◆ **INSTRUCTIONS FOR THE TASK**
Your answer must be an exact copy of the entries, containing no images.

◆ **DATA FOR THE TASK**
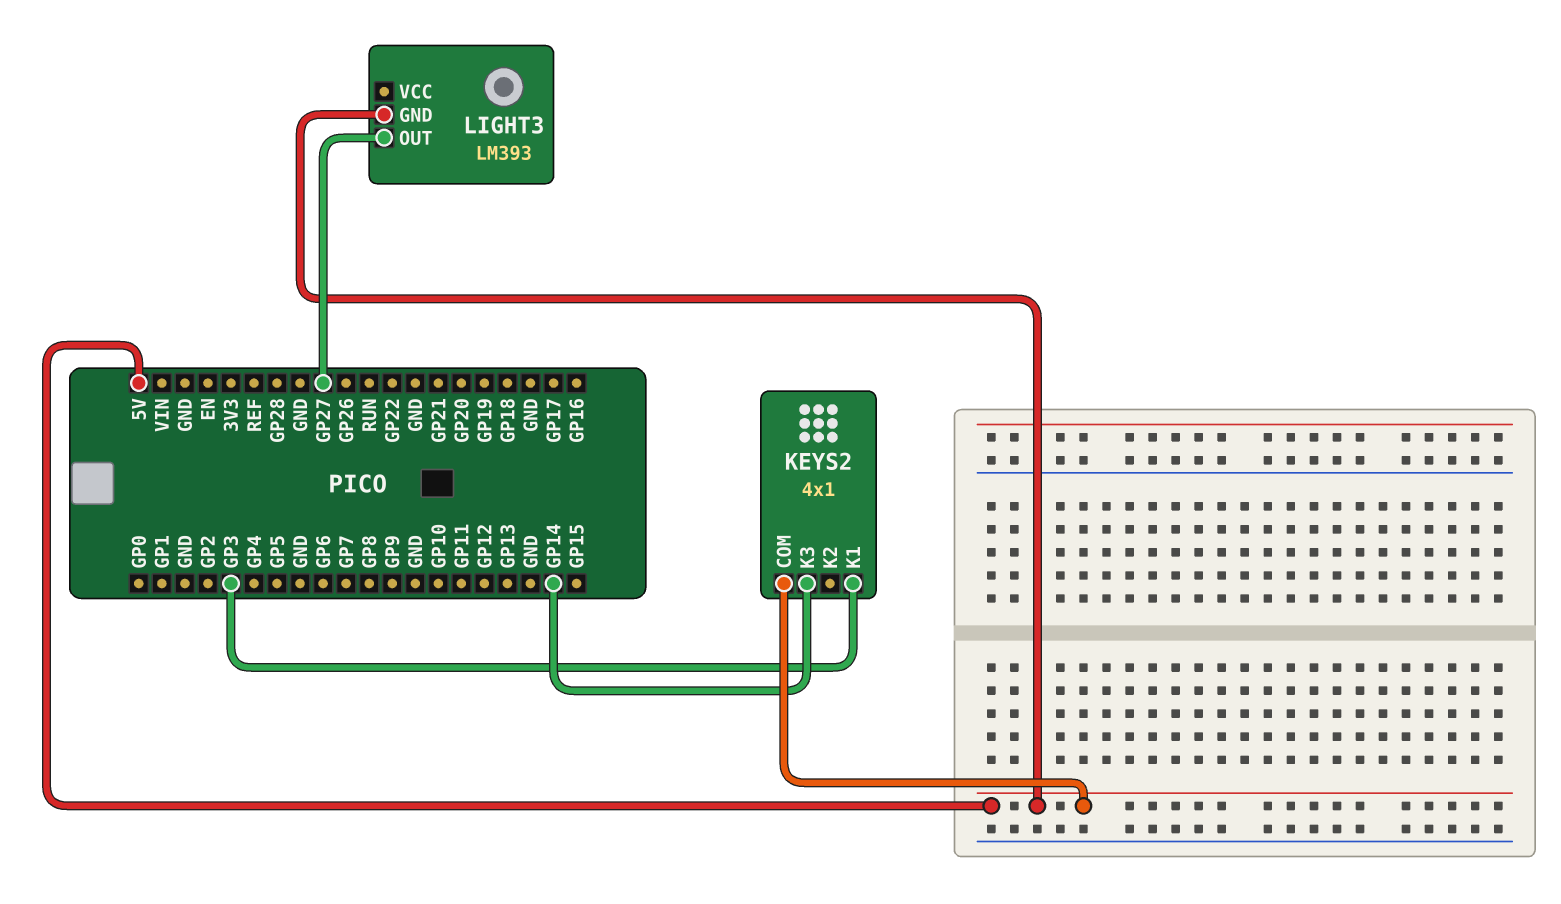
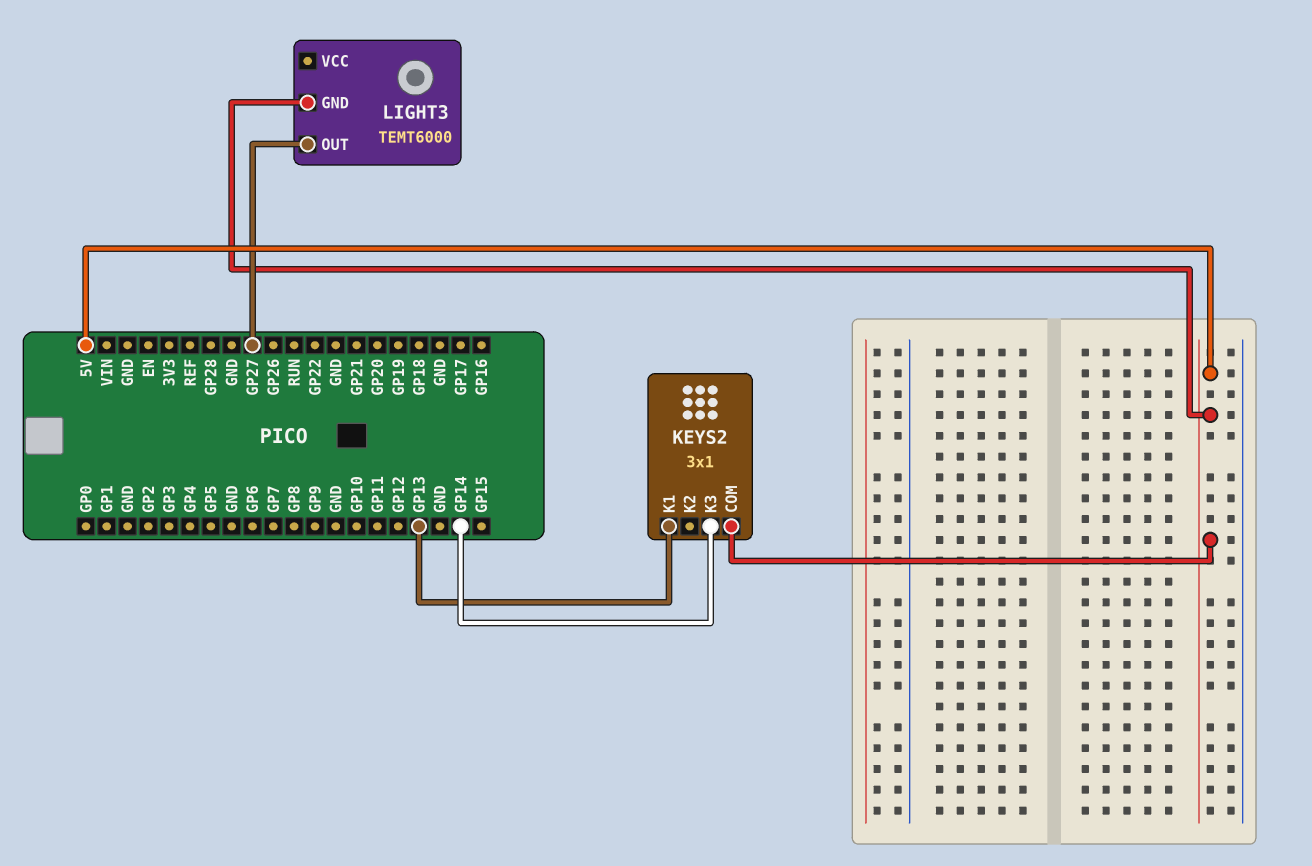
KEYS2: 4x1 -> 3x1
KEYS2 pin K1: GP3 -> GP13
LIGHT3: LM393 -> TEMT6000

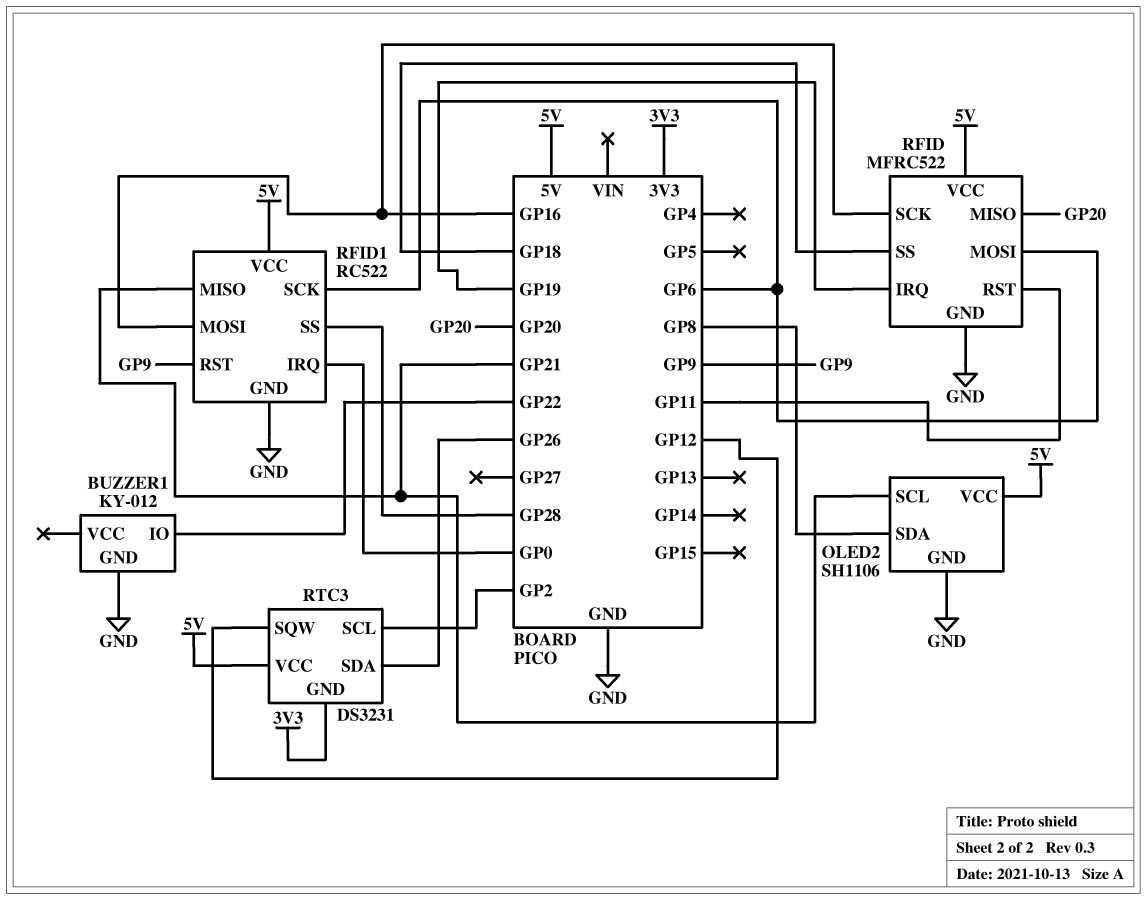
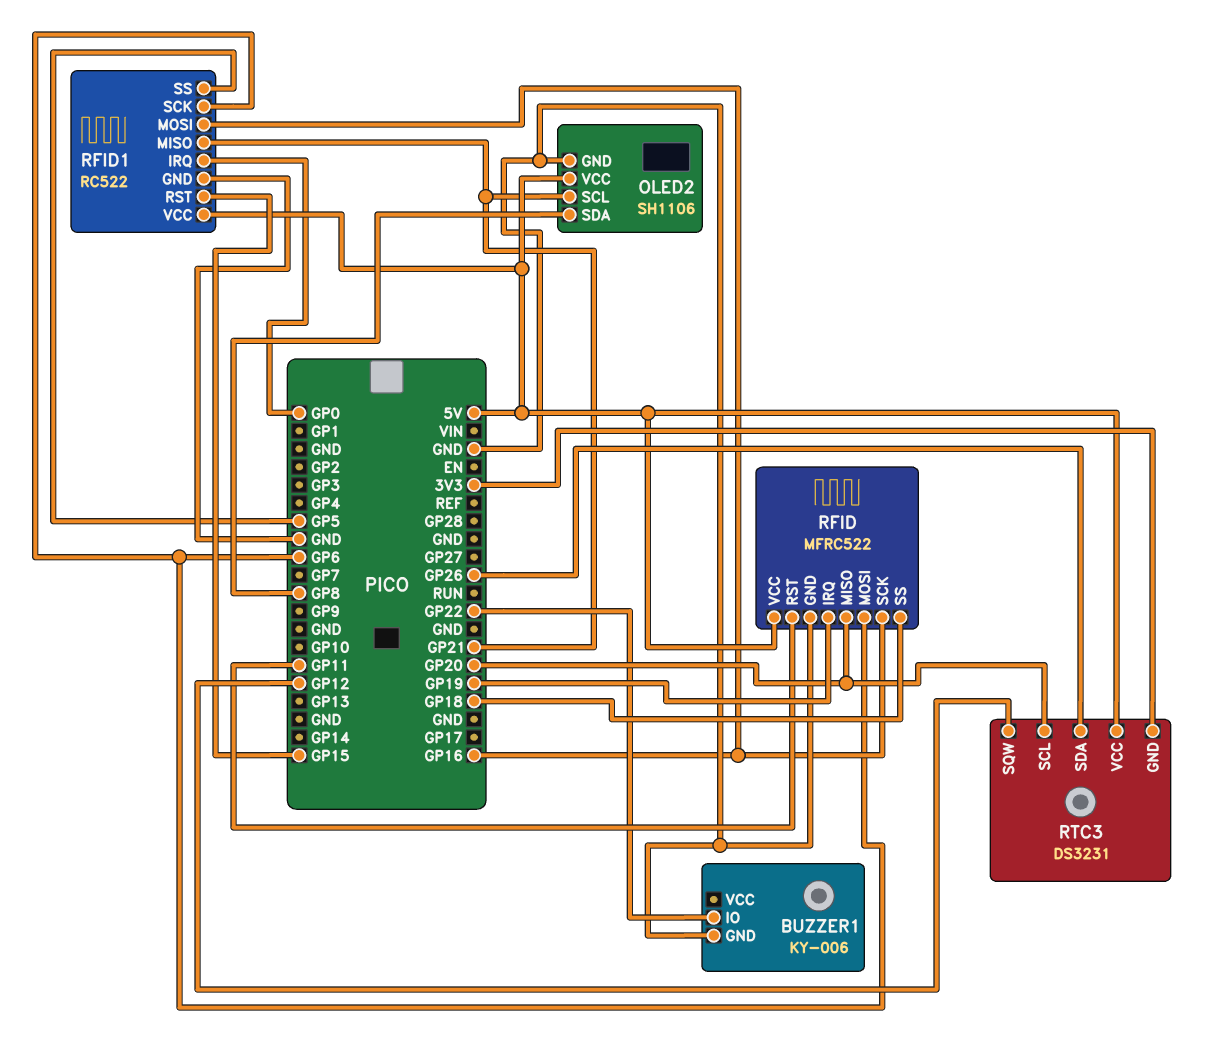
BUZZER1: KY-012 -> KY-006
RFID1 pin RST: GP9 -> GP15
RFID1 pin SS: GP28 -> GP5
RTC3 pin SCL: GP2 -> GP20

◆ **EXPECTED ANSWER**
KEYS2: 4x1 -> 3x1
KEYS2 pin K1: GP3 -> GP13
LIGHT3: LM393 -> TEMT6000

BUZZER1: KY-012 -> KY-006
RFID1 pin RST: GP9 -> GP15
RFID1 pin SS: GP28 -> GP5
RTC3 pin SCL: GP2 -> GP20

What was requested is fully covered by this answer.